Task objective: Scan the listing below for the word "degrees" and copy every line that has it.

(Data for processing)

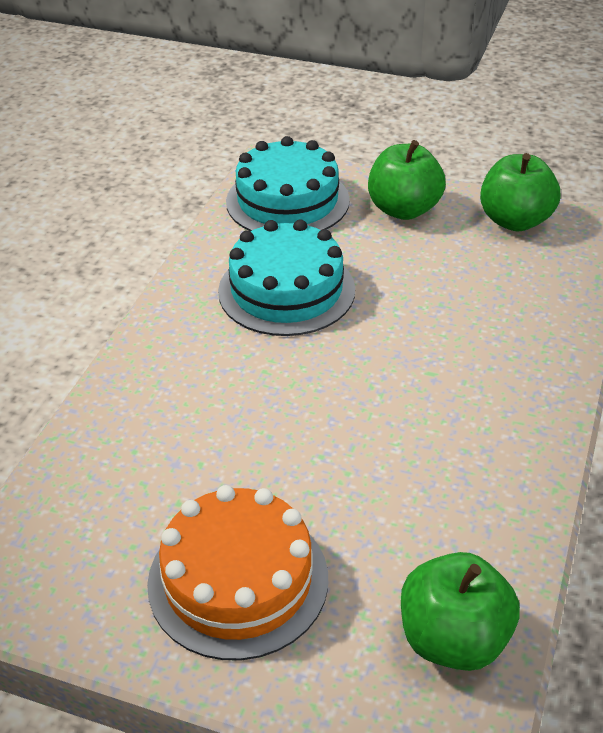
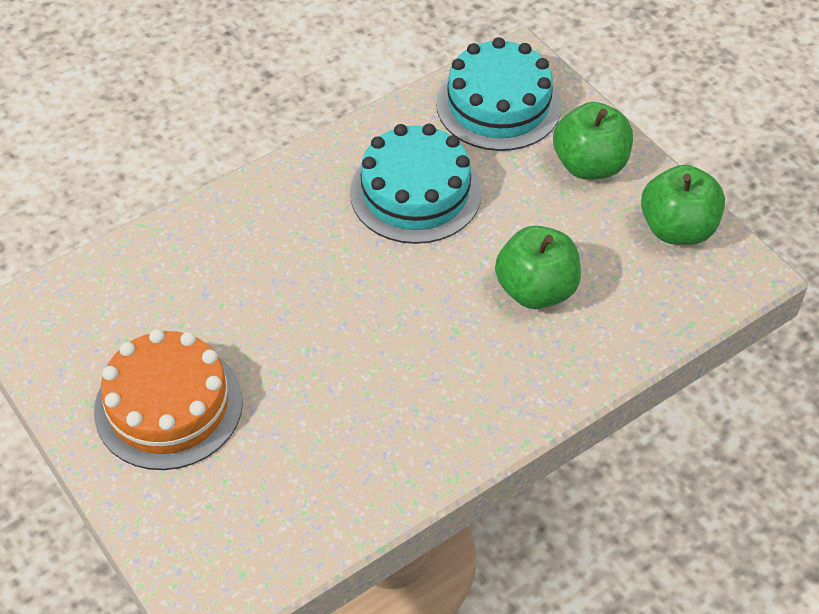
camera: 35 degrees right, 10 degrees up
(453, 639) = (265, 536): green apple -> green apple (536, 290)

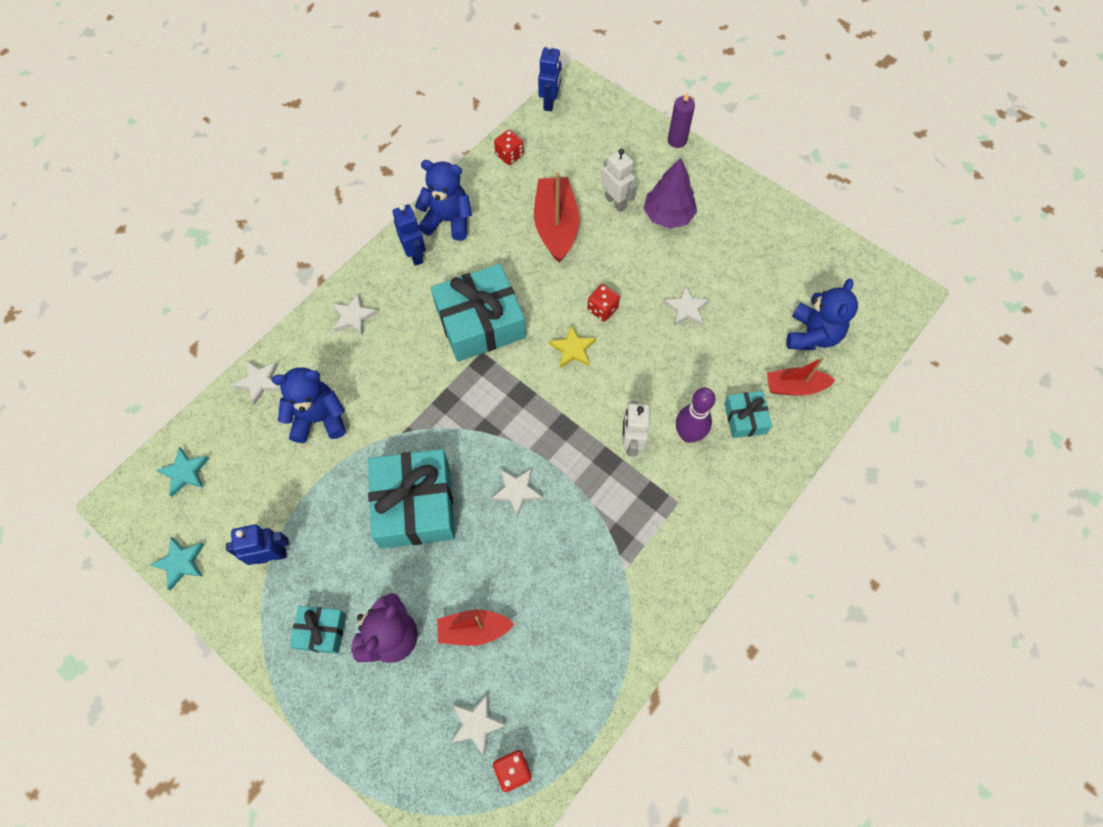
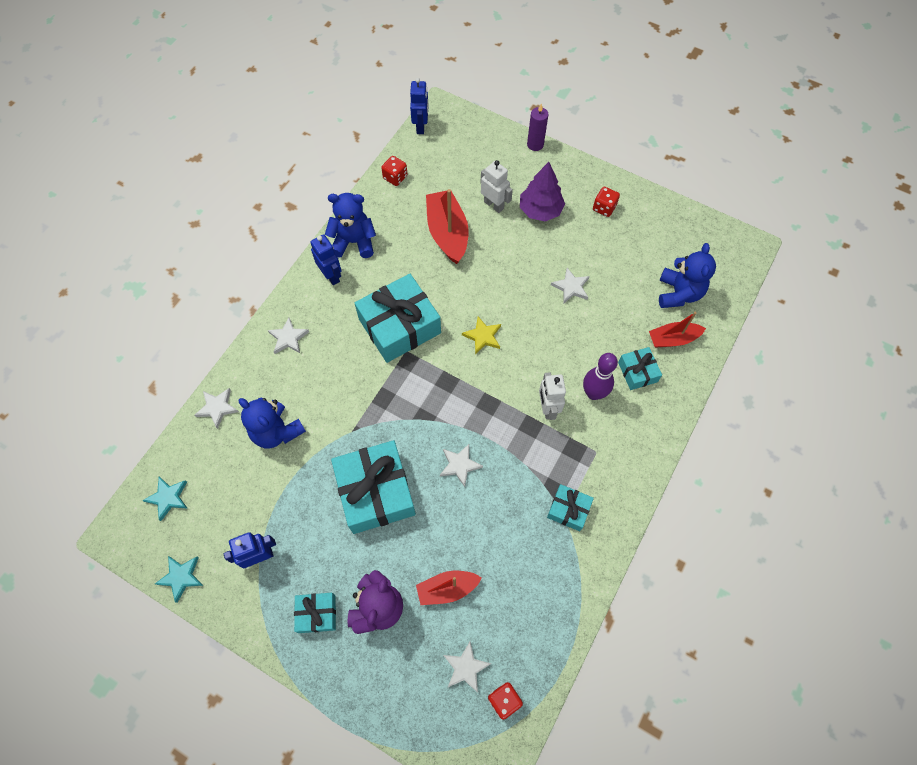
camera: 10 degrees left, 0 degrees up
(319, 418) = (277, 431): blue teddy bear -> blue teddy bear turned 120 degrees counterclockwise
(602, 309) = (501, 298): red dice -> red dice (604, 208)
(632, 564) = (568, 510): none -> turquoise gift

(End Data for processing)
(Data for processing)

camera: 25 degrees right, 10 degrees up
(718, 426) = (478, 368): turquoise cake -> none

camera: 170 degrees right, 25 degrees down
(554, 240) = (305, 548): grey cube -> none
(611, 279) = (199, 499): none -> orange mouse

(End Data for processing)
(Data for processing)

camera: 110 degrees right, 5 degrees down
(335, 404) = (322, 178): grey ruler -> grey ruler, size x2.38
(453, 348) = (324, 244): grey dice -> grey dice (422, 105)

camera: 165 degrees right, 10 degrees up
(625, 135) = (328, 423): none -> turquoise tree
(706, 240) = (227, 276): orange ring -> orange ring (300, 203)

(End Data for processing)

Your solution:
camera: 35 degrees right, 10 degrees up
camera: 10 degrees left, 0 degrees up
(319, 418) = (277, 431): blue teddy bear -> blue teddy bear turned 120 degrees counterclockwise
camera: 25 degrees right, 10 degrees up
camera: 170 degrees right, 25 degrees down
camera: 110 degrees right, 5 degrees down
camera: 165 degrees right, 10 degrees up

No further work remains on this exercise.